## WHAT THE TASK REQUIRES:
Would you please copy every line from the records that contains the word "blue"?

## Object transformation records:

--- START ---

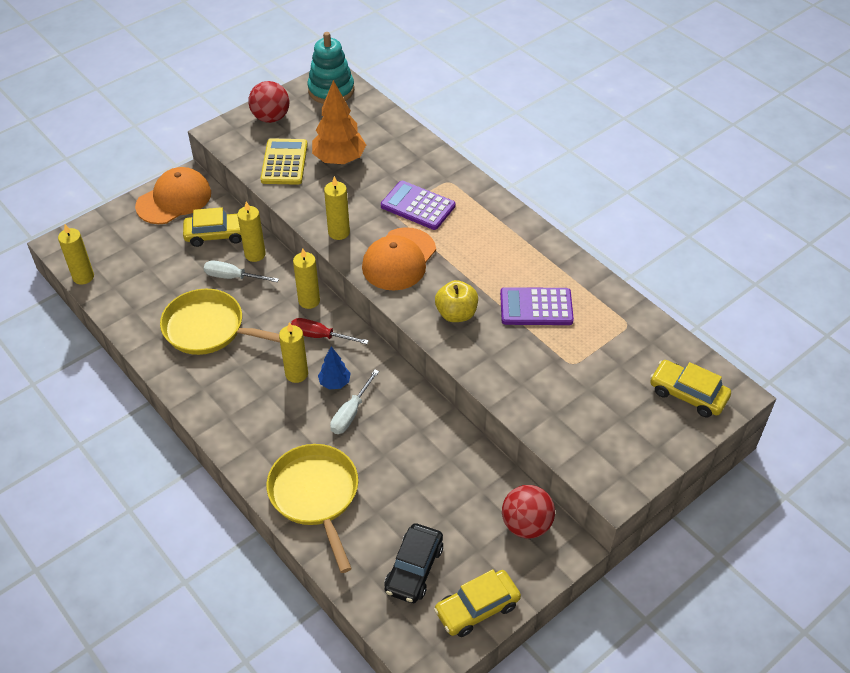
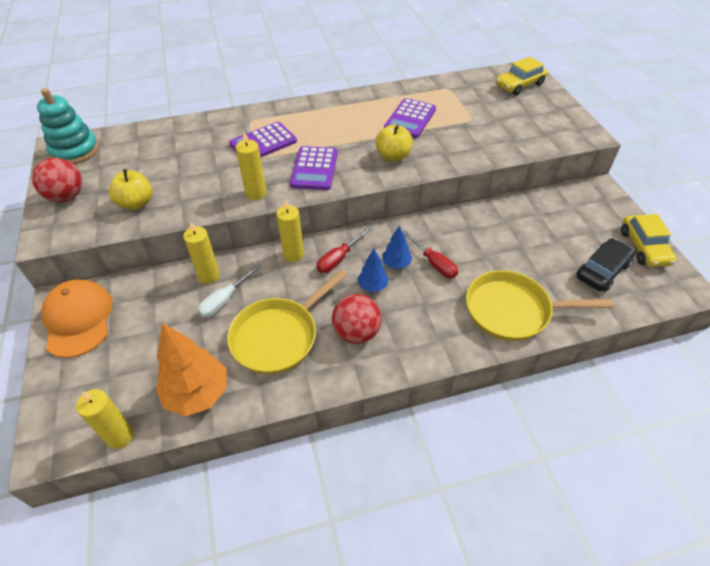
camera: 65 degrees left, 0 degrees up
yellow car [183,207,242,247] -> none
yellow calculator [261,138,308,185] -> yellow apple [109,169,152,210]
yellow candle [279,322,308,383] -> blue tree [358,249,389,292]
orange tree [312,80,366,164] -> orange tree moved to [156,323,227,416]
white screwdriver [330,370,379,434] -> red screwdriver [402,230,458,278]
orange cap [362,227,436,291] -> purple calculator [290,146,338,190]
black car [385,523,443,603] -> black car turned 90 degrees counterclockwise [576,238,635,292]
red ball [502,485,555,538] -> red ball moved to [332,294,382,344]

--- END ---
--- START ---

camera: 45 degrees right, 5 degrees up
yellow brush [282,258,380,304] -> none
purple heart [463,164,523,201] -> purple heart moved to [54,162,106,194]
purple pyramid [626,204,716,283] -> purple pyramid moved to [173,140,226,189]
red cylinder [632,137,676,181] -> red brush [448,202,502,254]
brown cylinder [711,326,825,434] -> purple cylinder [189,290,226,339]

--- END ---
--- START ---

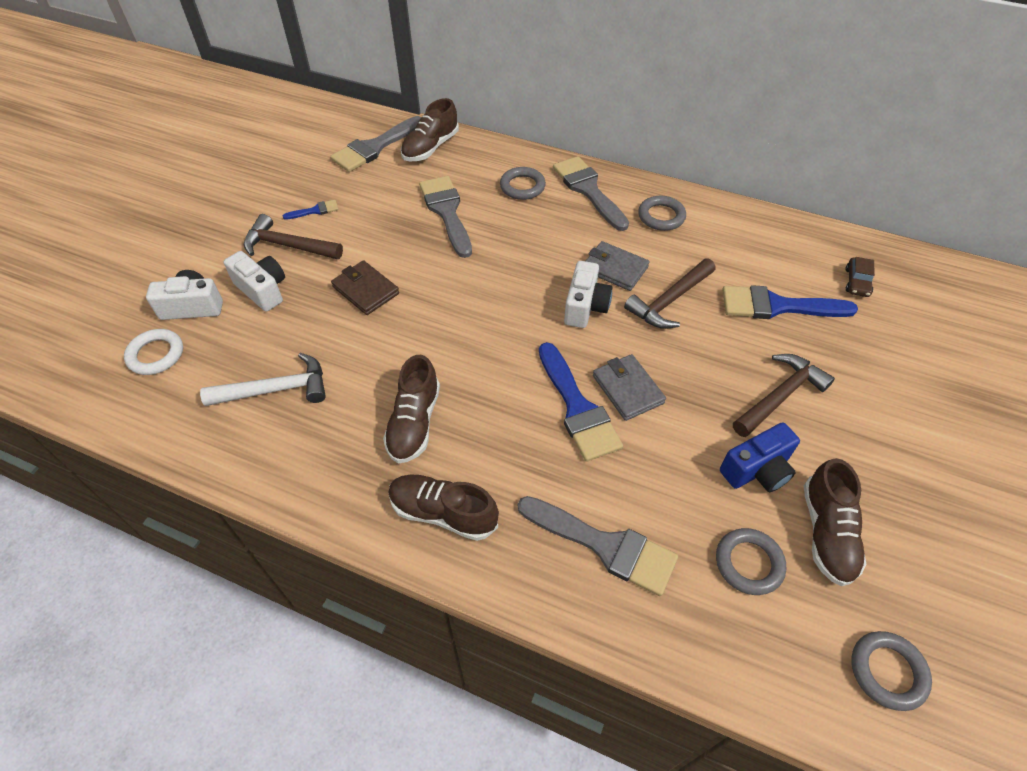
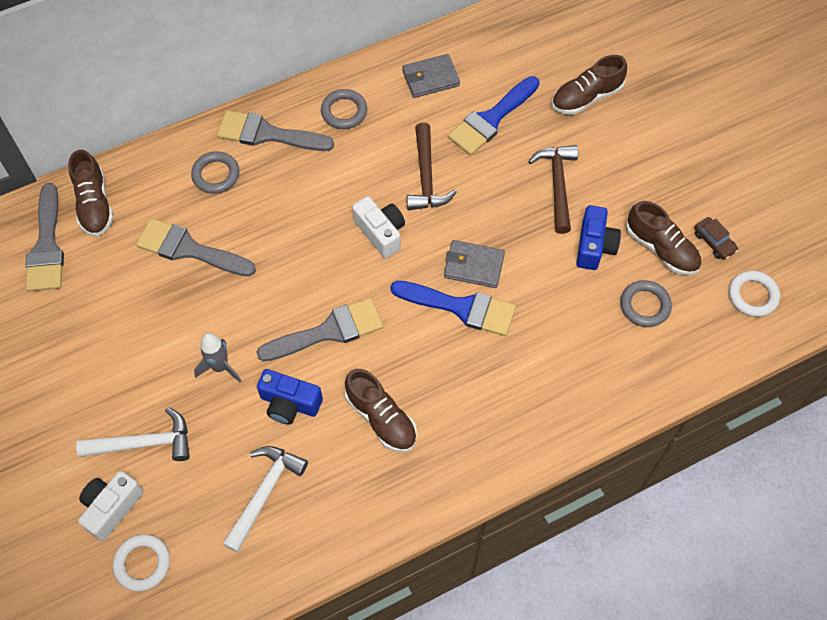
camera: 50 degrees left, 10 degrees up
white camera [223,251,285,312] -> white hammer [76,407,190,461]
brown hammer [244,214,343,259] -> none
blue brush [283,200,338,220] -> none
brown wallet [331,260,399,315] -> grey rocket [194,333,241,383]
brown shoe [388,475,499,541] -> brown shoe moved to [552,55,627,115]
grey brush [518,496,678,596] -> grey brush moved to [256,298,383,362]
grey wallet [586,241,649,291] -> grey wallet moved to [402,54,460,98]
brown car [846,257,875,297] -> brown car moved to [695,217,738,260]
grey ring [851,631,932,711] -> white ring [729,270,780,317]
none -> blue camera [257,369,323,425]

--- END ---

## FINISHED EXERCISE:
yellow candle [279,322,308,383] -> blue tree [358,249,389,292]
blue brush [283,200,338,220] -> none
none -> blue camera [257,369,323,425]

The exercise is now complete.